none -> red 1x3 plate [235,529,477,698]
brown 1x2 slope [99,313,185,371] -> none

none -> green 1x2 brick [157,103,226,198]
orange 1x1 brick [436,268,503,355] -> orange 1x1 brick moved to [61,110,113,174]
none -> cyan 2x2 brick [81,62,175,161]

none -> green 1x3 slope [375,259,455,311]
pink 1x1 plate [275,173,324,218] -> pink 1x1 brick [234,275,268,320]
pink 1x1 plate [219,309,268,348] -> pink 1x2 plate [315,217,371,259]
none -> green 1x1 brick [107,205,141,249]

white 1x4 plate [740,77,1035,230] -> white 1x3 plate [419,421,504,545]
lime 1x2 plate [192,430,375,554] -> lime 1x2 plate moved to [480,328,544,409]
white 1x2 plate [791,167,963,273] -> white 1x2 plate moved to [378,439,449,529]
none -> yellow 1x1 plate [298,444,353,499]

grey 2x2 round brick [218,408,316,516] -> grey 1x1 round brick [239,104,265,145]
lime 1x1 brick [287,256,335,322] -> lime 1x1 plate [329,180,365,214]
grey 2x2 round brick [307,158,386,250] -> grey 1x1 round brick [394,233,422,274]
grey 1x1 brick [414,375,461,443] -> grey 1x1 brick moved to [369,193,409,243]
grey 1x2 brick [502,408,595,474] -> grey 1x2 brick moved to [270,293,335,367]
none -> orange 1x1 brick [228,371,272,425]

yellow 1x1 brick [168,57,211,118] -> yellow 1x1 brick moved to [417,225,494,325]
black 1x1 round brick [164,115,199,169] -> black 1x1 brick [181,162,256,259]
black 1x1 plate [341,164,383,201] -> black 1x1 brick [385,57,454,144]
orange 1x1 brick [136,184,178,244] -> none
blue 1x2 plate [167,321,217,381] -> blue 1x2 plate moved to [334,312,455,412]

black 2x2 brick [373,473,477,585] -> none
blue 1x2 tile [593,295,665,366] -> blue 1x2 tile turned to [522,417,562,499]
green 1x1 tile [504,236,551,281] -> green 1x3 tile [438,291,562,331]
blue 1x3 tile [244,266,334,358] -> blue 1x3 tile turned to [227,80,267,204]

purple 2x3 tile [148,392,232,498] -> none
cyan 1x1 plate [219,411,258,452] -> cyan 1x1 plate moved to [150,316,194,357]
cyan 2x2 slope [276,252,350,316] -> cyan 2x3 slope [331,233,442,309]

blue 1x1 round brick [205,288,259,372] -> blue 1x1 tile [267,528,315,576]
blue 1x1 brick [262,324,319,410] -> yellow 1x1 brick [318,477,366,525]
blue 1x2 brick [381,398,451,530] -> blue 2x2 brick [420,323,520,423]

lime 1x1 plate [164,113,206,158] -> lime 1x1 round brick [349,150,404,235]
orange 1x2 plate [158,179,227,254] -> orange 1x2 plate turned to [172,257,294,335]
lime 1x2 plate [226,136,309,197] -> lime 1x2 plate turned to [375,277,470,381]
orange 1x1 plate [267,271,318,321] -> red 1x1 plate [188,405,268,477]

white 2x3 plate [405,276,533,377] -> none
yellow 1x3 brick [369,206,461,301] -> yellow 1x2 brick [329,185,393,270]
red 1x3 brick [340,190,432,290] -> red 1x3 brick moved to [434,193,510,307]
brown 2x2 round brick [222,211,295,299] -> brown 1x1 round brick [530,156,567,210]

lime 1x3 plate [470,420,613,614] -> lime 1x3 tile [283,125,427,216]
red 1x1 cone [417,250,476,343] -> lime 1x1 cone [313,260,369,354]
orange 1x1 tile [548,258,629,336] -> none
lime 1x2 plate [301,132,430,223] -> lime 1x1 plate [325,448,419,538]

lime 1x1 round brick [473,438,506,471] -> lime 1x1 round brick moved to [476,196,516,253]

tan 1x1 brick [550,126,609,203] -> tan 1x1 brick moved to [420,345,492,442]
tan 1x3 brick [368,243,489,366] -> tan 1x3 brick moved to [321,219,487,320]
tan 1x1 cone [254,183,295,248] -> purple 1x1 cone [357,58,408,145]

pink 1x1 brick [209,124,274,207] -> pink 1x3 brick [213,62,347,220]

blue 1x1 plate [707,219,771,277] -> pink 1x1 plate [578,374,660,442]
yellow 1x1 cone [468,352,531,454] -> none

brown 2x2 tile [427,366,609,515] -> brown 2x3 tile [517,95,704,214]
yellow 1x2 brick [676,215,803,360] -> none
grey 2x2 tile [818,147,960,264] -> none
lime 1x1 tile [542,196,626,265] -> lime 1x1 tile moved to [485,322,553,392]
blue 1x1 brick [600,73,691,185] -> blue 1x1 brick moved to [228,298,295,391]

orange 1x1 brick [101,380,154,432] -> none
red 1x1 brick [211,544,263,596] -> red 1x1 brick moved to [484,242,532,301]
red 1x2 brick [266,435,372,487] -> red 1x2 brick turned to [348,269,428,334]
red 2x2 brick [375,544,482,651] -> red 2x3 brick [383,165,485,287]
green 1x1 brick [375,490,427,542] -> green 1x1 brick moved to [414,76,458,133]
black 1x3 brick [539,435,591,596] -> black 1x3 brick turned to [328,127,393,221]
------------------------
Beginning at the line above that contains "black 2x2 brick [373,473,477,585] -> none", return each line exactly through the line that contains "blue 1x2 brick", and no others.

◆ YOUR SOLUTION:
black 2x2 brick [373,473,477,585] -> none
blue 1x2 tile [593,295,665,366] -> blue 1x2 tile turned to [522,417,562,499]
green 1x1 tile [504,236,551,281] -> green 1x3 tile [438,291,562,331]
blue 1x3 tile [244,266,334,358] -> blue 1x3 tile turned to [227,80,267,204]

purple 2x3 tile [148,392,232,498] -> none
cyan 1x1 plate [219,411,258,452] -> cyan 1x1 plate moved to [150,316,194,357]
cyan 2x2 slope [276,252,350,316] -> cyan 2x3 slope [331,233,442,309]

blue 1x1 round brick [205,288,259,372] -> blue 1x1 tile [267,528,315,576]
blue 1x1 brick [262,324,319,410] -> yellow 1x1 brick [318,477,366,525]
blue 1x2 brick [381,398,451,530] -> blue 2x2 brick [420,323,520,423]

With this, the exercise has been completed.